**Action item:**
With the images removed, return every line below exactly as it reads.
........
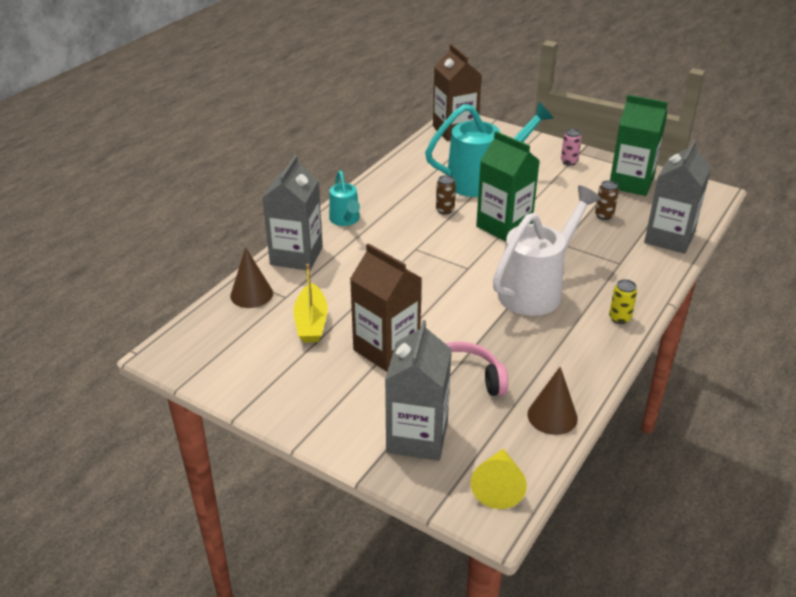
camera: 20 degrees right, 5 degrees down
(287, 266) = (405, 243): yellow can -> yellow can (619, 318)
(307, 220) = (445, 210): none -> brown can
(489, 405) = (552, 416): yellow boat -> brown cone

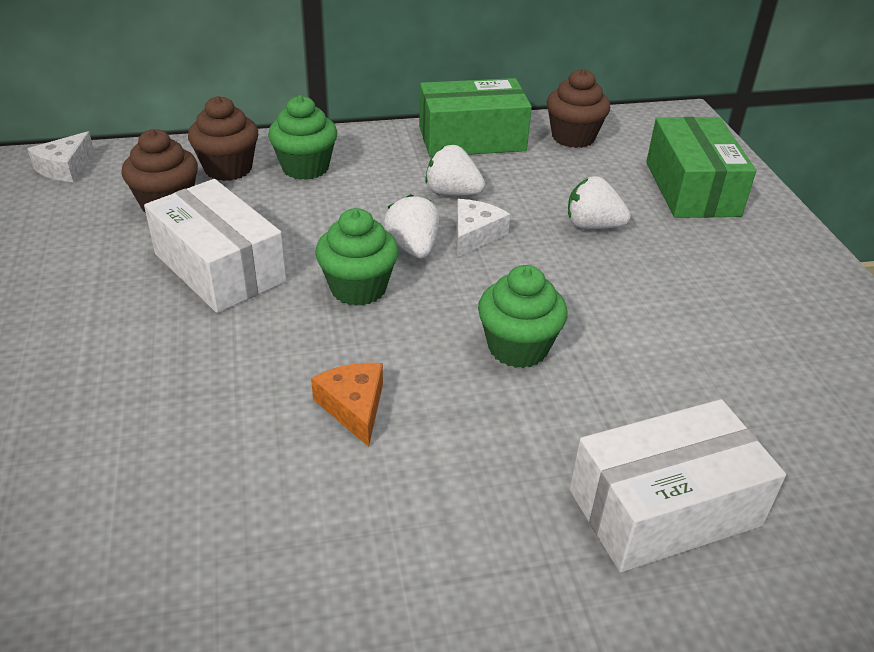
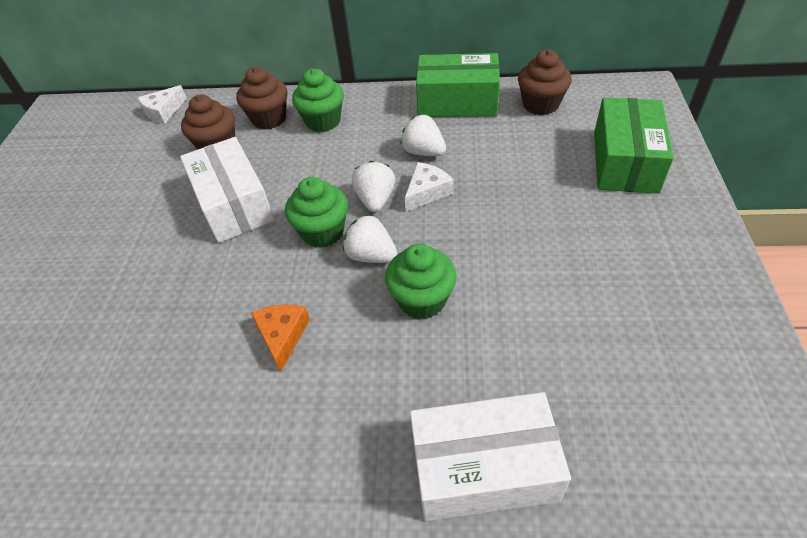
camera: 20 degrees right, 10 degrees up
(592, 226) = (524, 192): white strawberry -> white strawberry (371, 255)

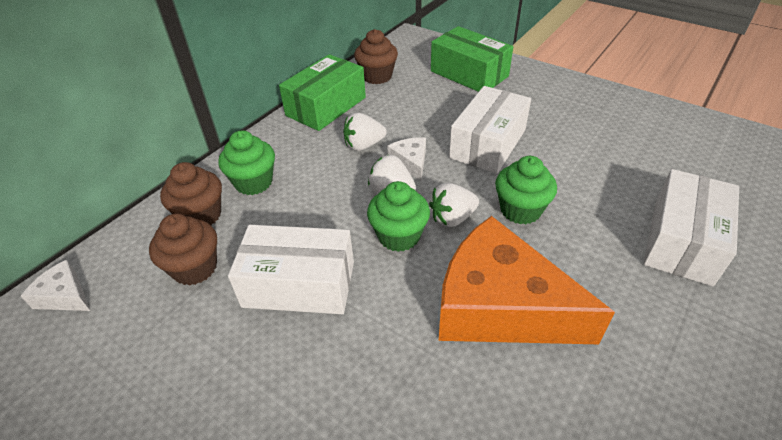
camera: 60 degrees left, 5 degrees down
(163, 111) = (64, 296): white cheese -> white cheese turned 135 degrees clockwise
(282, 336) = (500, 306): orange cheese -> orange cheese, size x2.40
(508, 231) = (488, 144): none -> white box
........
**The completed task:**
camera: 20 degrees right, 5 degrees down
(287, 266) = (405, 243): yellow can -> yellow can (619, 318)
(307, 220) = (445, 210): none -> brown can
(489, 405) = (552, 416): yellow boat -> brown cone

camera: 20 degrees right, 10 degrees up
(592, 226) = (524, 192): white strawberry -> white strawberry (371, 255)

camera: 60 degrees left, 5 degrees down
(163, 111) = (64, 296): white cheese -> white cheese turned 135 degrees clockwise
(282, 336) = (500, 306): orange cheese -> orange cheese, size x2.40
(508, 231) = (488, 144): none -> white box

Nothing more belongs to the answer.